• **Data for review**:
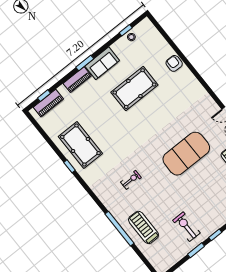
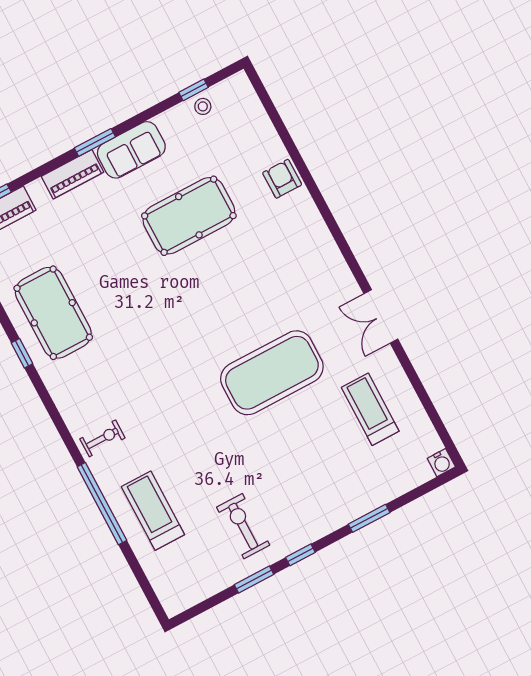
exercise bike: (131, 180) -> (102, 438), moved

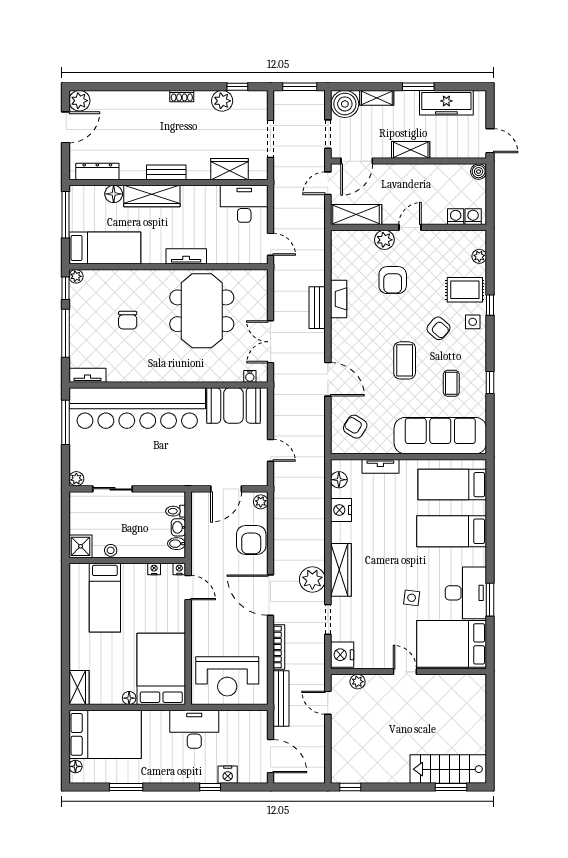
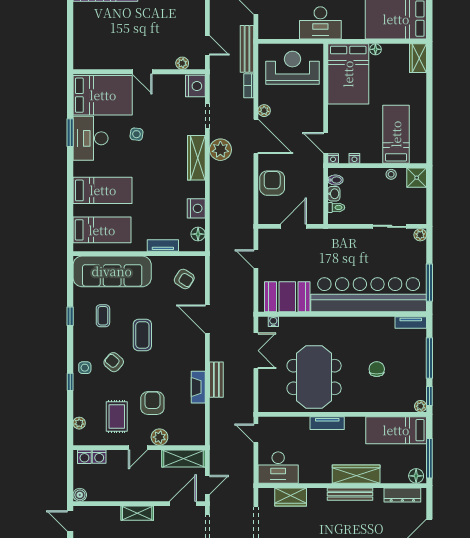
bench: (166, 172) -> (350, 494), width x1.36
floor lamp: (114, 194) -> (416, 476), moved
rug: (465, 290) -> (117, 417), moved, turned 90
plant: (261, 502) -> (264, 111), moved
bookcase: (279, 647) -> (249, 86), width x0.64

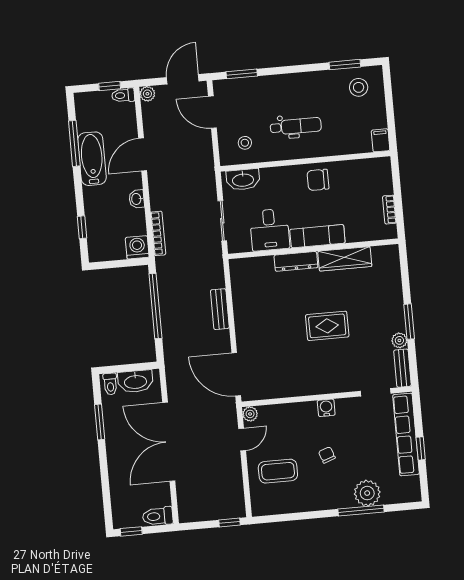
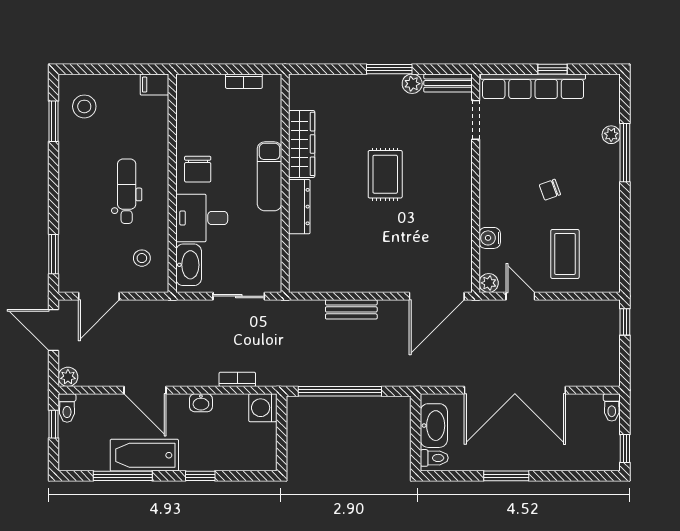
window: (82, 227) -> (200, 476), moved
desk: (270, 230) -> (202, 218), moved, turned 180
bookcase: (158, 233) -> (237, 379), width x0.64
water cooler: (326, 408) -> (490, 238), moved
window: (100, 422) -> (506, 476), moved
plant: (367, 493) -> (611, 135), width x0.53, depth x0.53
toilet: (158, 516) -> (612, 407), width x0.73, depth x0.72

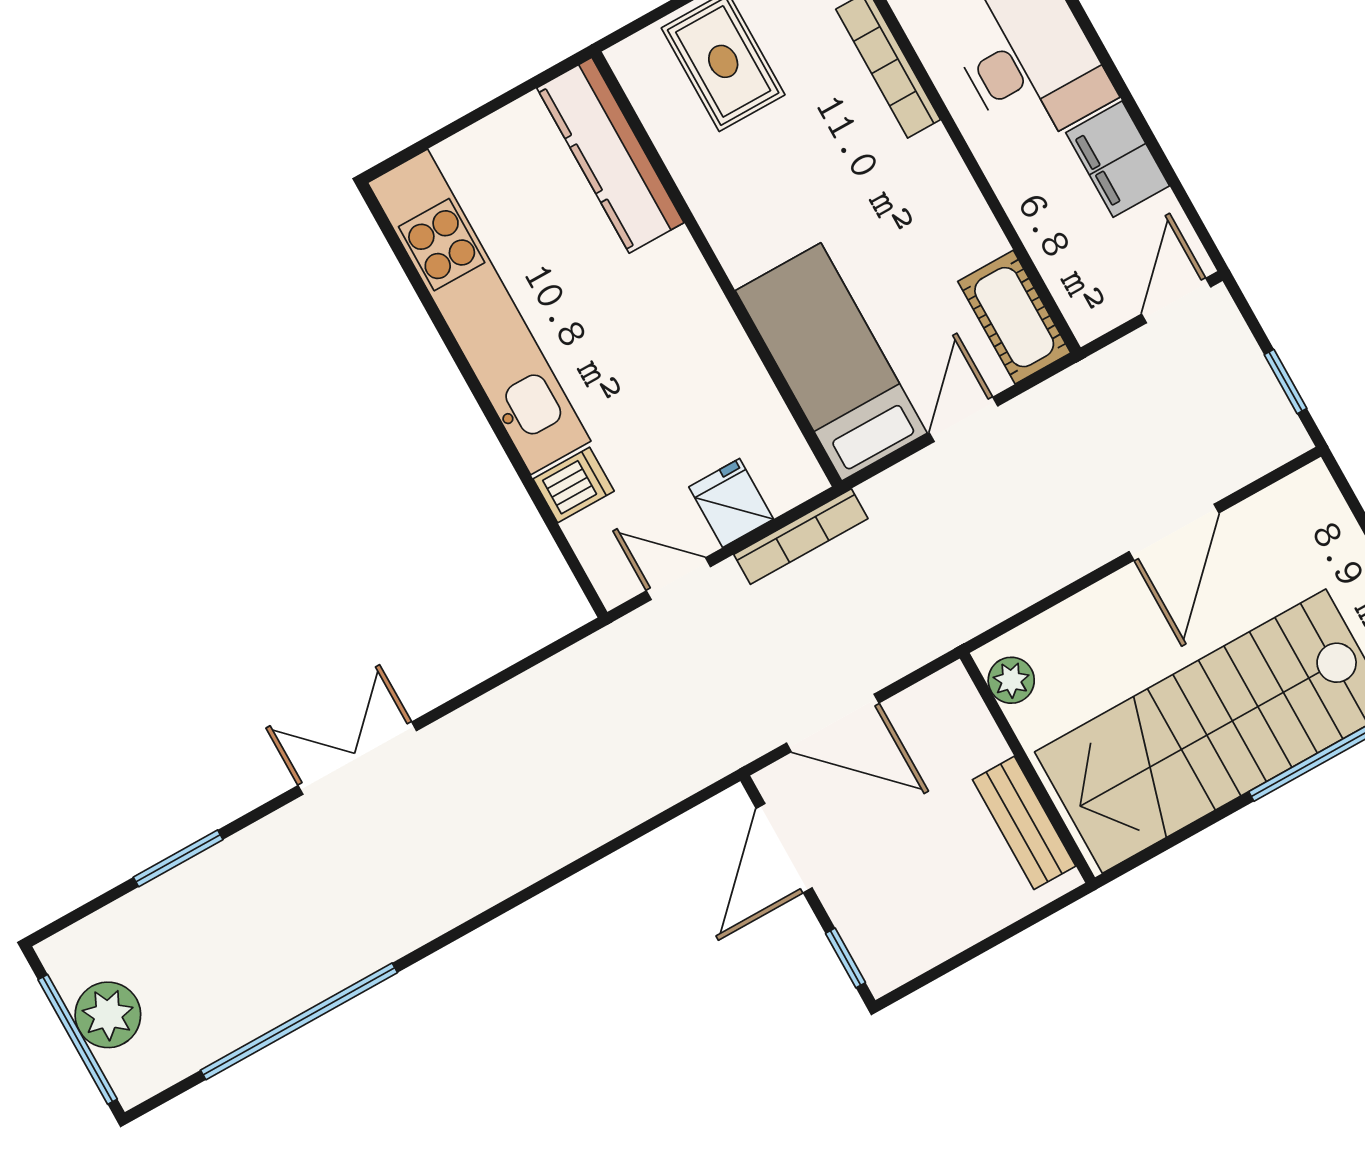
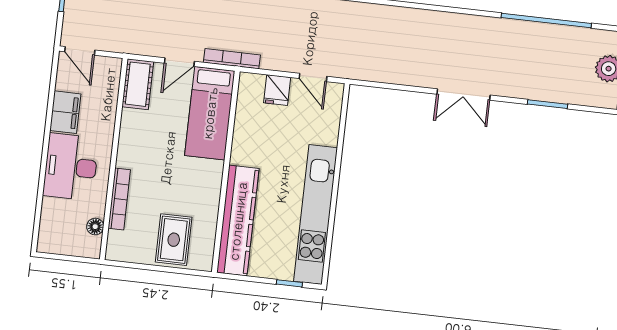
window: (433, 139) -> (289, 283), added
kitchen counter: (610, 155) -> (238, 221), width x1.39, depth x1.17
door: (1176, 301) -> (80, 51), hinge flipped
dishwasher: (574, 485) -> (326, 134), removed
bookcase: (801, 536) -> (232, 59), moved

• **What the task asks**:
In the transcription, every picture is to be excluded and the records above given again exactly.

• **Exercise solution**:
exercise bike: (131, 180) -> (102, 438), moved

bench: (166, 172) -> (350, 494), width x1.36
floor lamp: (114, 194) -> (416, 476), moved
rug: (465, 290) -> (117, 417), moved, turned 90
plant: (261, 502) -> (264, 111), moved
bookcase: (279, 647) -> (249, 86), width x0.64

window: (82, 227) -> (200, 476), moved
desk: (270, 230) -> (202, 218), moved, turned 180
bookcase: (158, 233) -> (237, 379), width x0.64
water cooler: (326, 408) -> (490, 238), moved
window: (100, 422) -> (506, 476), moved
plant: (367, 493) -> (611, 135), width x0.53, depth x0.53
toilet: (158, 516) -> (612, 407), width x0.73, depth x0.72

window: (433, 139) -> (289, 283), added
kitchen counter: (610, 155) -> (238, 221), width x1.39, depth x1.17
door: (1176, 301) -> (80, 51), hinge flipped
dishwasher: (574, 485) -> (326, 134), removed
bookcase: (801, 536) -> (232, 59), moved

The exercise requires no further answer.